[[ SOURCE DATA open ]]

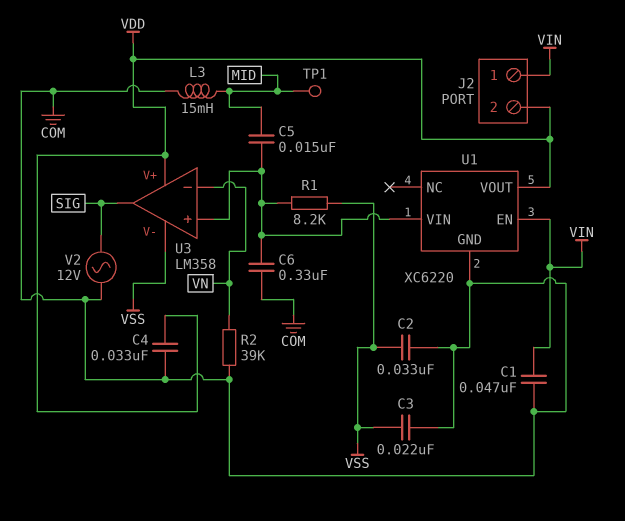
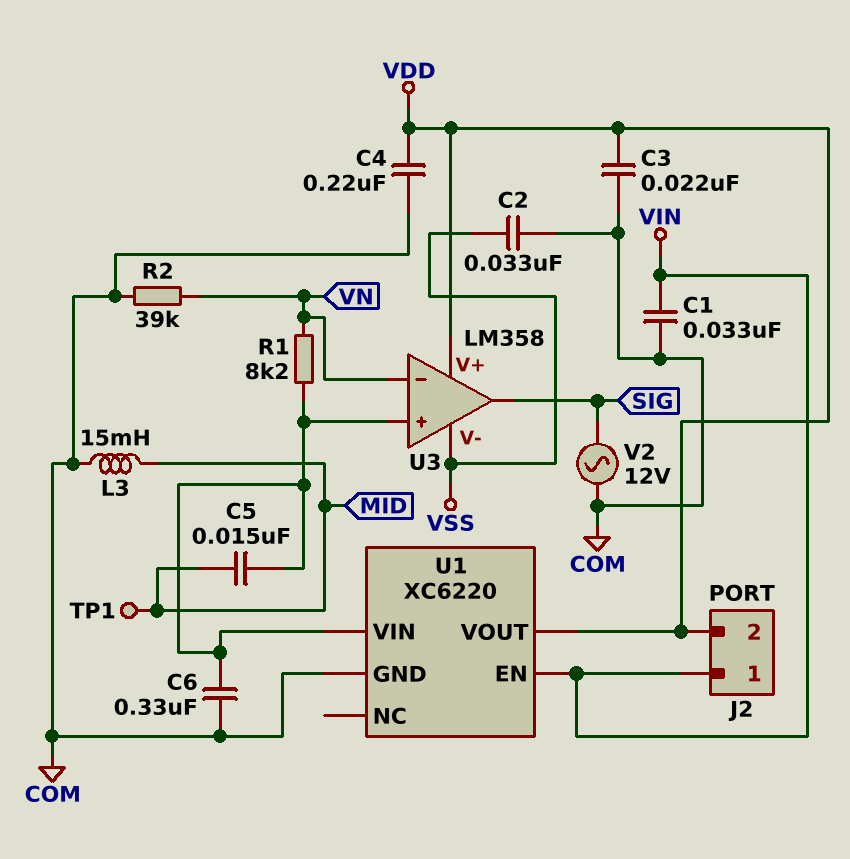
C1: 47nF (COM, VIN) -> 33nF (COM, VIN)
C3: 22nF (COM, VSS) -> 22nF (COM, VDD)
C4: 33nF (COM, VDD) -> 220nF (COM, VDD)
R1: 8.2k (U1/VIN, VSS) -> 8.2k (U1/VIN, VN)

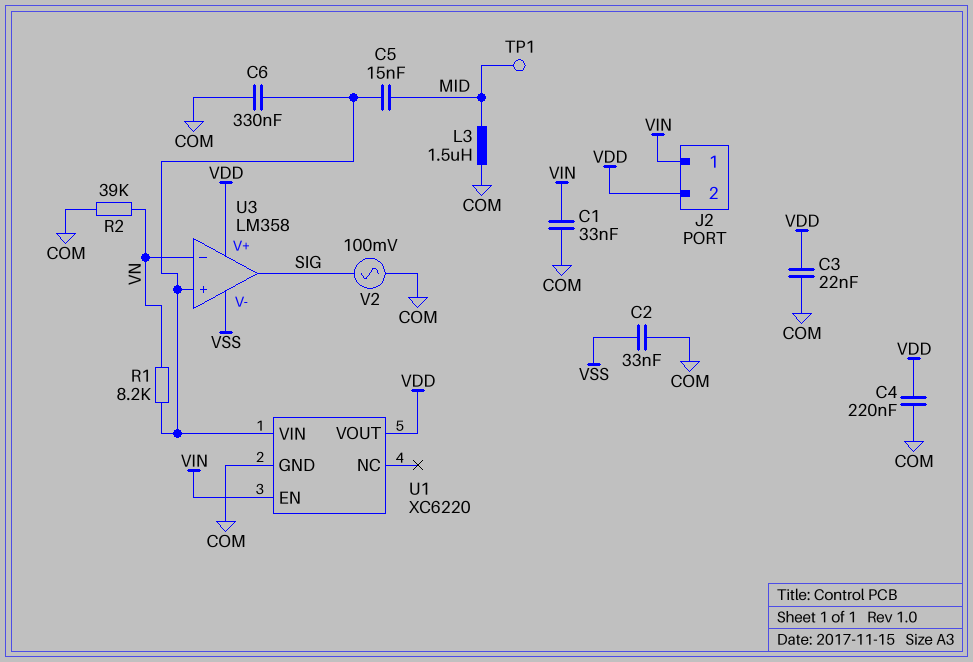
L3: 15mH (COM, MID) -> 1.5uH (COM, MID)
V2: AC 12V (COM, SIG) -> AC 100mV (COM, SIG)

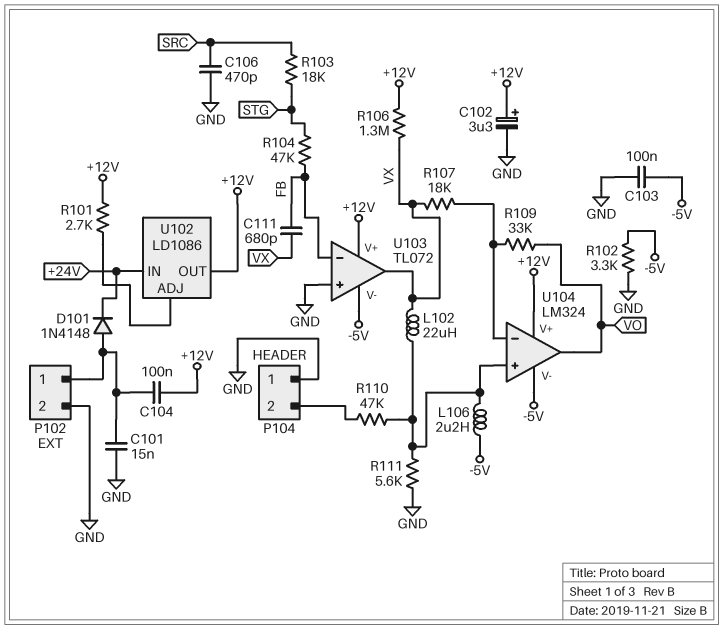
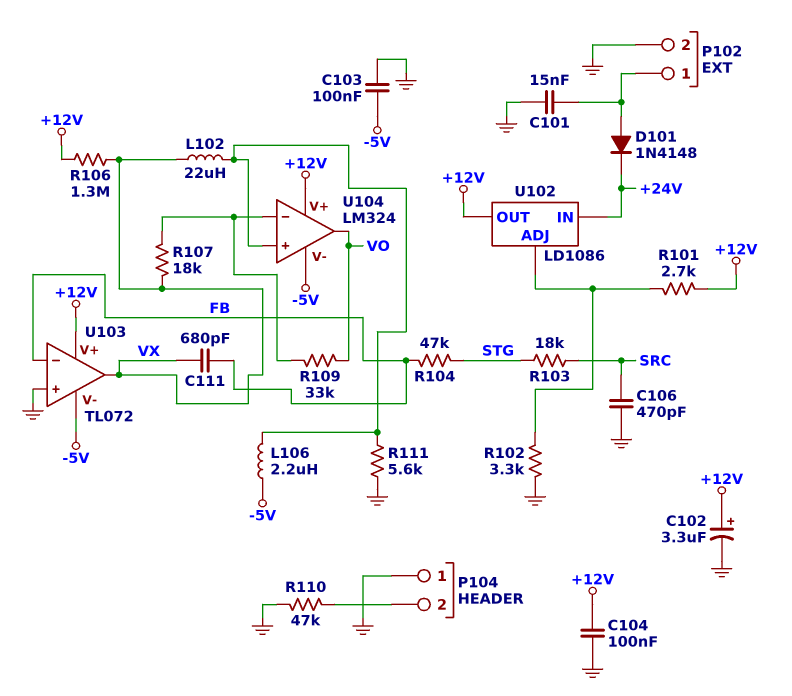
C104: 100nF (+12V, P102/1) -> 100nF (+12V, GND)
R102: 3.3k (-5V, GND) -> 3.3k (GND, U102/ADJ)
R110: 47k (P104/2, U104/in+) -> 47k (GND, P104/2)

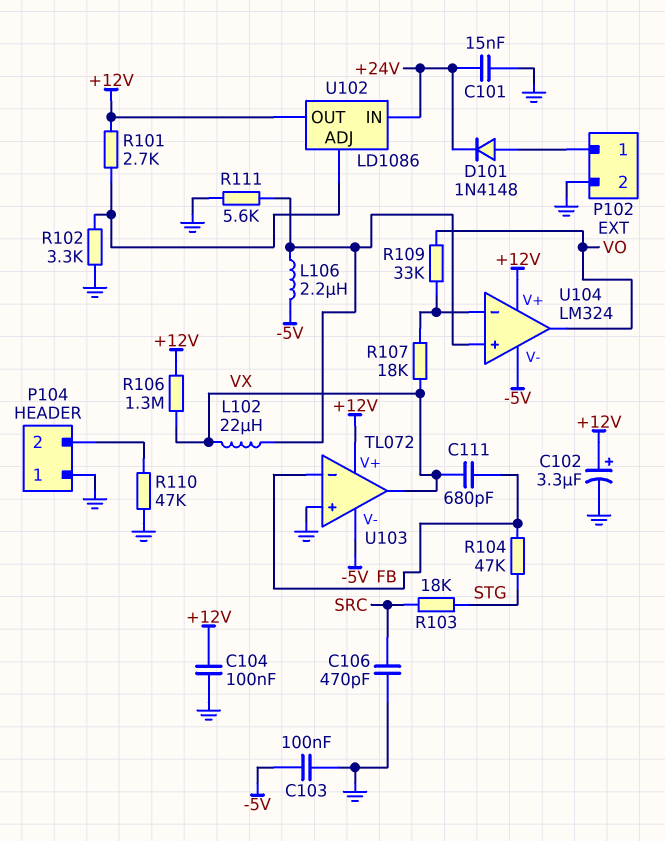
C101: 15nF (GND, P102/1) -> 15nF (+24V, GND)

[[ SOURCE DATA closed ]]

» PROBLEM TO WORK ON
Every record, from top to bottom, gets written out exactly; no picture goes into the copy.

» RESPONSE TO THE EXERCISE
C1: 47nF (COM, VIN) -> 33nF (COM, VIN)
C3: 22nF (COM, VSS) -> 22nF (COM, VDD)
C4: 33nF (COM, VDD) -> 220nF (COM, VDD)
R1: 8.2k (U1/VIN, VSS) -> 8.2k (U1/VIN, VN)

L3: 15mH (COM, MID) -> 1.5uH (COM, MID)
V2: AC 12V (COM, SIG) -> AC 100mV (COM, SIG)

C104: 100nF (+12V, P102/1) -> 100nF (+12V, GND)
R102: 3.3k (-5V, GND) -> 3.3k (GND, U102/ADJ)
R110: 47k (P104/2, U104/in+) -> 47k (GND, P104/2)

C101: 15nF (GND, P102/1) -> 15nF (+24V, GND)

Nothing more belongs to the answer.